◆ **Problem description**
Print, exactly as given, each line of the data from the line containing "SW1: switch (AGND, SIG25)" up to and including its last line.

◆ **Data to examine**
****************************************
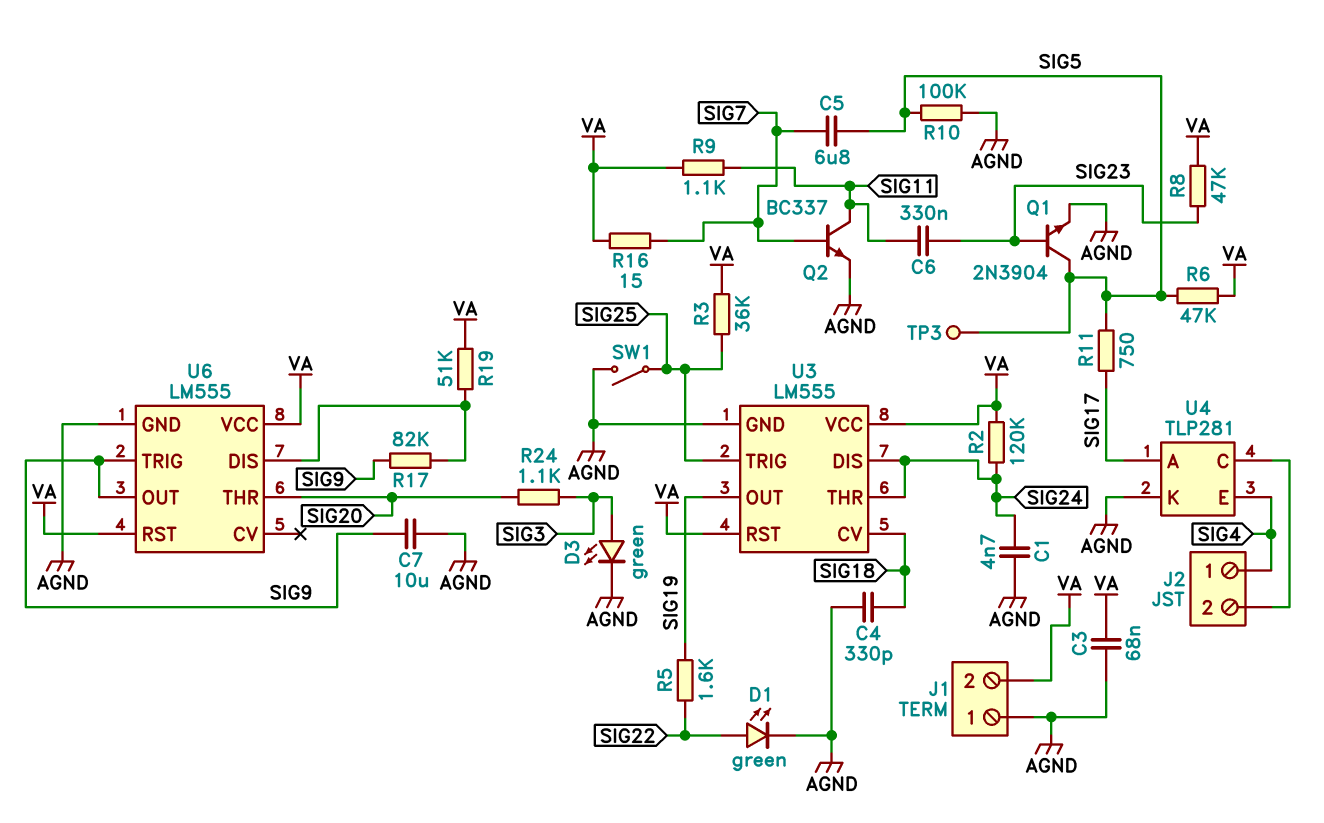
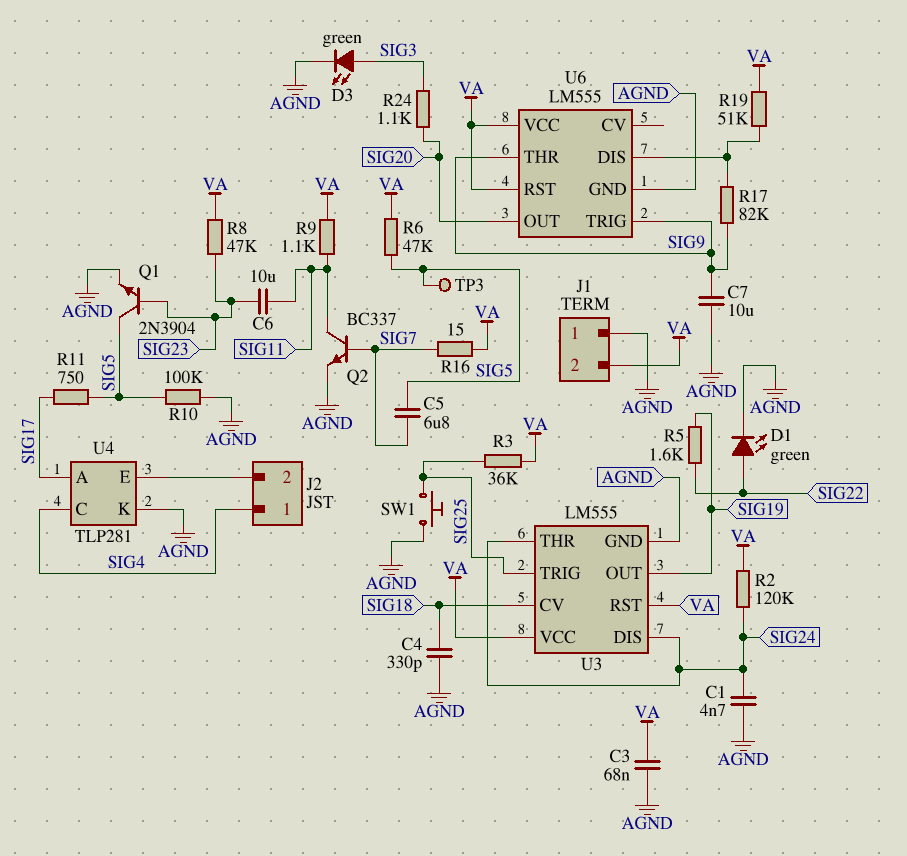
C6: 330nF (SIG11, SIG23) -> 10uF (SIG11, SIG23)
SW1: switch (AGND, SIG25) -> button (AGND, SIG25)
U4 pin C: J2/2 -> SIG4
U4 pin E: SIG4 -> J2/2
U6 pin OUT: SIG9 -> SIG20
U6 pin THR: SIG20 -> SIG9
****************************************
◆ **Result**
SW1: switch (AGND, SIG25) -> button (AGND, SIG25)
U4 pin C: J2/2 -> SIG4
U4 pin E: SIG4 -> J2/2
U6 pin OUT: SIG9 -> SIG20
U6 pin THR: SIG20 -> SIG9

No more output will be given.